■ **Exercise brief**: Transcribe the records in full; omit images.

[Image sets with object changes]
•••
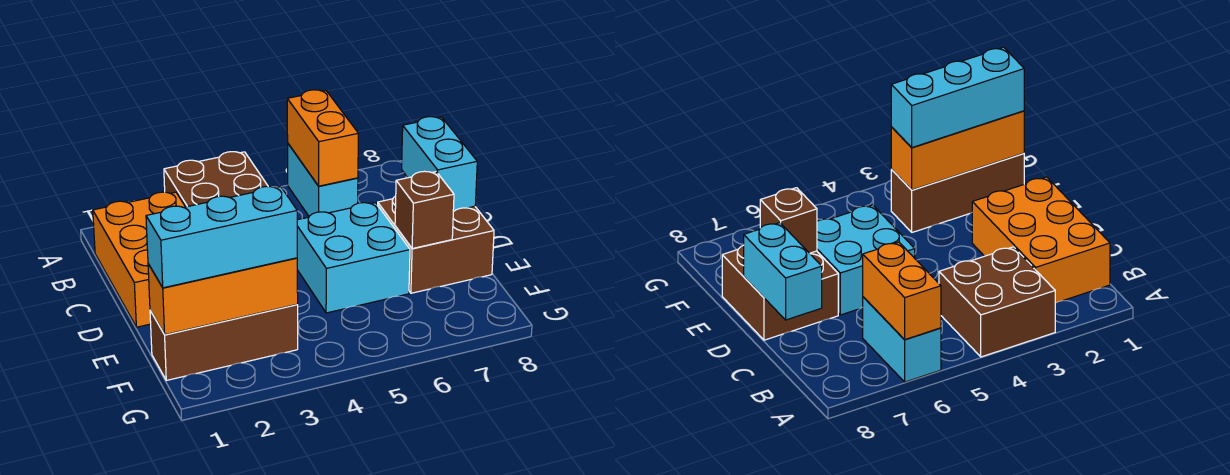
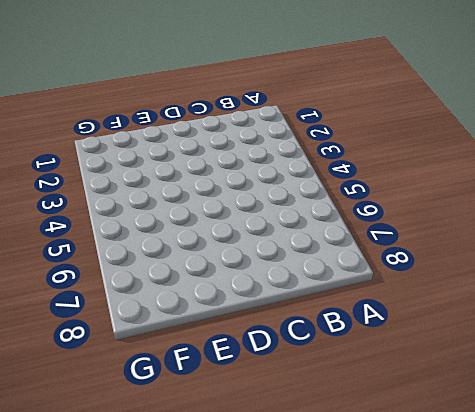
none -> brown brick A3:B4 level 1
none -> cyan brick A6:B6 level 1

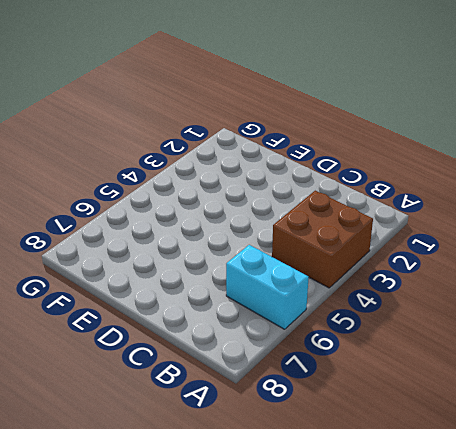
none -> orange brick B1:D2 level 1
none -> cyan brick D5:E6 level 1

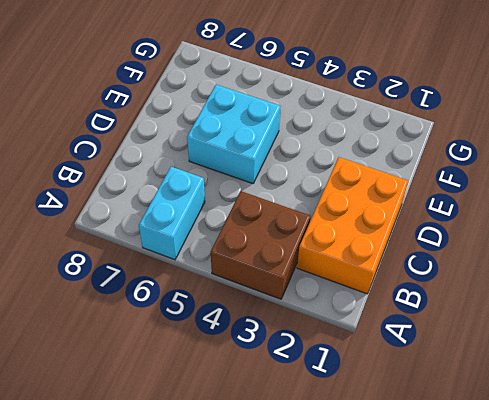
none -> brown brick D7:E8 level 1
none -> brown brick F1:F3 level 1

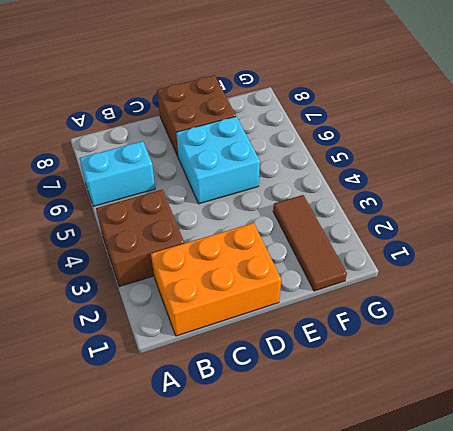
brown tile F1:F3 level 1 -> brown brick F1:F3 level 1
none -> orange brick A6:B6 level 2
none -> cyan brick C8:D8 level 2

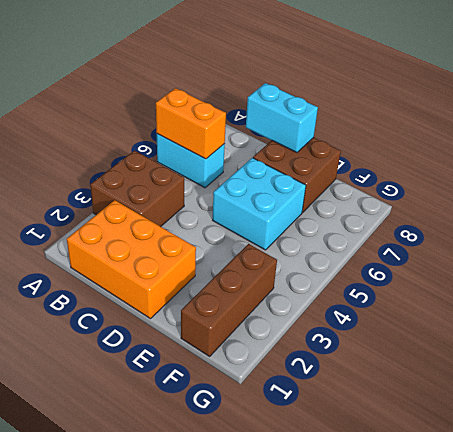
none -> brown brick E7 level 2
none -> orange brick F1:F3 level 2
•••
■ **Exercise answer**:
none -> brown brick A3:B4 level 1
none -> cyan brick A6:B6 level 1

none -> orange brick B1:D2 level 1
none -> cyan brick D5:E6 level 1

none -> brown brick D7:E8 level 1
none -> brown brick F1:F3 level 1

brown tile F1:F3 level 1 -> brown brick F1:F3 level 1
none -> orange brick A6:B6 level 2
none -> cyan brick C8:D8 level 2

none -> brown brick E7 level 2
none -> orange brick F1:F3 level 2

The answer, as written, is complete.